◆ **What is needed**:
Pull each line containing "point" out of the listing below.
*** Opening Material for this task ***
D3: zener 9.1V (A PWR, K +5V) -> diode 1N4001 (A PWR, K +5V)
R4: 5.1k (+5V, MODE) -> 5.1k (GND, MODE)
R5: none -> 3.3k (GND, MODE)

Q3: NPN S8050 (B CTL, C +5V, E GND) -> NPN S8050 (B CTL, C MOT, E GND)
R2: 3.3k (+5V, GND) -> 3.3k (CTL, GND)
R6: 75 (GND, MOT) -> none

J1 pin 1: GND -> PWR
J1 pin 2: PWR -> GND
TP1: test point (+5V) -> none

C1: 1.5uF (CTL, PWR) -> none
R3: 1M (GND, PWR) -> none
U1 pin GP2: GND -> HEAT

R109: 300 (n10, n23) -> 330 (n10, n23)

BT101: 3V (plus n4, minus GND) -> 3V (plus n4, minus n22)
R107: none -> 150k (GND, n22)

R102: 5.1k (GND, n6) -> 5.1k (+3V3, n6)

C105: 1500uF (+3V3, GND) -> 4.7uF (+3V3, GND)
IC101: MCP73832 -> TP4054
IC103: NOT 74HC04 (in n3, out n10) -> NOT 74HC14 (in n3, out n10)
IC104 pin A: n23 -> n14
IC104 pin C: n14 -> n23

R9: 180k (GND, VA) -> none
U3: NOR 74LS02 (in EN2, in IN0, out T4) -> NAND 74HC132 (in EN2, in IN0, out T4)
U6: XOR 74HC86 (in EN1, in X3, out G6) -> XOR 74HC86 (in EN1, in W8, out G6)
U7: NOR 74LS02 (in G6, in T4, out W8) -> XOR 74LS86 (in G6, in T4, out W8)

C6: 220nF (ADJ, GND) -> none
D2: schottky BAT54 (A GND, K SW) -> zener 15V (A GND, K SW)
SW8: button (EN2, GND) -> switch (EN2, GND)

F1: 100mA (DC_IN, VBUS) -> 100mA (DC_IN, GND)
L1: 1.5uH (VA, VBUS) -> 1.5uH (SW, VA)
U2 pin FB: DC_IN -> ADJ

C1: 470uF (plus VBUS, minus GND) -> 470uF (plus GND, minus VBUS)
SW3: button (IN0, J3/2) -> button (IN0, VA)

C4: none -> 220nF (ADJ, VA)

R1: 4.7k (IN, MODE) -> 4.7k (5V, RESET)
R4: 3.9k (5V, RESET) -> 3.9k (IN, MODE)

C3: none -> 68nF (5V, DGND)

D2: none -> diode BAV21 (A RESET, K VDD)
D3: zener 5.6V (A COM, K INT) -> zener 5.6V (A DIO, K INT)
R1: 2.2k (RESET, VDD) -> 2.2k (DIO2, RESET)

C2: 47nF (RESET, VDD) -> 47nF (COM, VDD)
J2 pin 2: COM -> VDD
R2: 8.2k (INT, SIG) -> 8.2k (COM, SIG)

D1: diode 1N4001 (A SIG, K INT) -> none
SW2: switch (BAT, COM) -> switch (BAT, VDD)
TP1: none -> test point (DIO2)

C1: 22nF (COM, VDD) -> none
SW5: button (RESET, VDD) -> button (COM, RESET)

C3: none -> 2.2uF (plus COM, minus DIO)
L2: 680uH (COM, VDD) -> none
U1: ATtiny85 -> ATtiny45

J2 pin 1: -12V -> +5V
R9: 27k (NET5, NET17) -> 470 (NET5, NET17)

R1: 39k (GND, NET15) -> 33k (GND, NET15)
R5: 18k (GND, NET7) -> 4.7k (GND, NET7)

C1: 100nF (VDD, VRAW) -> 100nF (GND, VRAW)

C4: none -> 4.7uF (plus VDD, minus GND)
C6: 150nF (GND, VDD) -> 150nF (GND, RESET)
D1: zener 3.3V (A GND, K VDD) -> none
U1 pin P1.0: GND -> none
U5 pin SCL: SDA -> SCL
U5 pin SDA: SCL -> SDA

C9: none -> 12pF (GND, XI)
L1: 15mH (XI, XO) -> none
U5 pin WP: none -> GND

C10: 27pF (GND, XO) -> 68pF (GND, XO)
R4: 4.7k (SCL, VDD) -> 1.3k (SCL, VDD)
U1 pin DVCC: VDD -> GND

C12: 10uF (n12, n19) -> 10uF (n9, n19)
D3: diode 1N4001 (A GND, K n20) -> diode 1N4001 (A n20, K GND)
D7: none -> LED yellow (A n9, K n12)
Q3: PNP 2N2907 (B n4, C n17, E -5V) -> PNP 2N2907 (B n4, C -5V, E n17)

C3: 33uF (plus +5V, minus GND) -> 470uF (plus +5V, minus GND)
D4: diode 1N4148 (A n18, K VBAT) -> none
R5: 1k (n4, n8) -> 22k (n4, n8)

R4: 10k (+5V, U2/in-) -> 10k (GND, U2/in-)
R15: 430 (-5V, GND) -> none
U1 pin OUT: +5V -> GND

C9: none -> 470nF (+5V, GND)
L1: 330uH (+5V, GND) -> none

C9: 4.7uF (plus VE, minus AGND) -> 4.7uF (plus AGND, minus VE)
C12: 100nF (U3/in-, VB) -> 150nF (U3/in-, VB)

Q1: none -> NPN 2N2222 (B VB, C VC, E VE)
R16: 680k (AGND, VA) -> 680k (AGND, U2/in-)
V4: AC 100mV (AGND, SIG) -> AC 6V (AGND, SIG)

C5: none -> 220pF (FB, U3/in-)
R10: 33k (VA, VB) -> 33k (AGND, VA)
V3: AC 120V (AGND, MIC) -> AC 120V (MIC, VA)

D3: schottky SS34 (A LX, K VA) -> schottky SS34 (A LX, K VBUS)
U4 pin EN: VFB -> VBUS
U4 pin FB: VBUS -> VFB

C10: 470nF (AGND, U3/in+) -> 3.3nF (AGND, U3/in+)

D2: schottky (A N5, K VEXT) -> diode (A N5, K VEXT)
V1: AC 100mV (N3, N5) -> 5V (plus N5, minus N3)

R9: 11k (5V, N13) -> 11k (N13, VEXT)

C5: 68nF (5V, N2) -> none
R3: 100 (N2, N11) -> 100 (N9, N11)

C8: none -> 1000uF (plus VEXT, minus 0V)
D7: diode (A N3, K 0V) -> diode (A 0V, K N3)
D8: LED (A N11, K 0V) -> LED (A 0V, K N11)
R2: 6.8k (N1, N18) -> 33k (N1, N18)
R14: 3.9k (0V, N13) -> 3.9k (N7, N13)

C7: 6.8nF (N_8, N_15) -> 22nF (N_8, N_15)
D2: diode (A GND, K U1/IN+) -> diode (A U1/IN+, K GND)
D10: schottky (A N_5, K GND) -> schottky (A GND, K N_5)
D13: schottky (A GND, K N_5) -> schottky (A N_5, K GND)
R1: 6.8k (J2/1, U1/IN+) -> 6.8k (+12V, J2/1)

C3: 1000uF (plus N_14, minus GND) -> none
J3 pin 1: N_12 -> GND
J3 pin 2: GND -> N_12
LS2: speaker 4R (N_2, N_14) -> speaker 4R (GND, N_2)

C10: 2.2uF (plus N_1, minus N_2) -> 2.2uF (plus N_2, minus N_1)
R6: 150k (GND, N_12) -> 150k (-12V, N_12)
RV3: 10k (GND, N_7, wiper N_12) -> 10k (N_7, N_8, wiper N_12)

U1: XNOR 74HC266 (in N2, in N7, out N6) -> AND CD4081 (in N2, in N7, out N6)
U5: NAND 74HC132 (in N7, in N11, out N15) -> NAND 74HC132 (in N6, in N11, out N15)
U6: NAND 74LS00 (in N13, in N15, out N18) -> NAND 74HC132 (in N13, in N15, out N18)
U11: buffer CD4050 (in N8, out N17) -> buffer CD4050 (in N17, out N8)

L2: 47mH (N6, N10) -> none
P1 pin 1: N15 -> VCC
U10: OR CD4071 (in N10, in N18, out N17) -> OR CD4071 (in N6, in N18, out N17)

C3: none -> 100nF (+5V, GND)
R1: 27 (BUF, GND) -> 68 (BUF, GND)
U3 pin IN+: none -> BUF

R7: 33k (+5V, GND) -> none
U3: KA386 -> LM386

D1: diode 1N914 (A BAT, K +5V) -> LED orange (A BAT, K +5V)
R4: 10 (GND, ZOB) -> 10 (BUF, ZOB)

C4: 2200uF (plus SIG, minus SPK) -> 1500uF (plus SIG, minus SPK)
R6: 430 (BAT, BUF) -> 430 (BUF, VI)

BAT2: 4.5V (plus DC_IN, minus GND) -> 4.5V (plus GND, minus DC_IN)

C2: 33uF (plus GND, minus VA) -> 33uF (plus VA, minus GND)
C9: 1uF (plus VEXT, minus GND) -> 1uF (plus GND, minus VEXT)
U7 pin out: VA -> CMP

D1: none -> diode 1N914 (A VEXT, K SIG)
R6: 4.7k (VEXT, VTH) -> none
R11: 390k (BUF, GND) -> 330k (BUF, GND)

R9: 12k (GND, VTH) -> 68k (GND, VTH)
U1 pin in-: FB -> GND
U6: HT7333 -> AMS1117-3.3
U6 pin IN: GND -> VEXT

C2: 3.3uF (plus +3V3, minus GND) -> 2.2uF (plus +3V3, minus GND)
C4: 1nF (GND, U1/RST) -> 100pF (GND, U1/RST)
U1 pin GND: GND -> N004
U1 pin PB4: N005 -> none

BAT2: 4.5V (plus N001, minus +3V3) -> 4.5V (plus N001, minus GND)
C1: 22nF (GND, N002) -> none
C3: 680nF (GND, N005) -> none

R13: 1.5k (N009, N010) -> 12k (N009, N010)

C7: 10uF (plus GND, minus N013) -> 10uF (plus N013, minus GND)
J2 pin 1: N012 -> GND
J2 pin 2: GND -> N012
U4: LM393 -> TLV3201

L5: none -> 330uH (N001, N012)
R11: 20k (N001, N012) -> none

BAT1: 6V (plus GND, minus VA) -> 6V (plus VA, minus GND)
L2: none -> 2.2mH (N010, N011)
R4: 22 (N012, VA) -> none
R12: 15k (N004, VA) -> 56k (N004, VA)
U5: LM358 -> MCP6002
*** Closing Material for this task ***
◆ **Task solution**:
TP1: test point (+5V) -> none
TP1: none -> test point (DIO2)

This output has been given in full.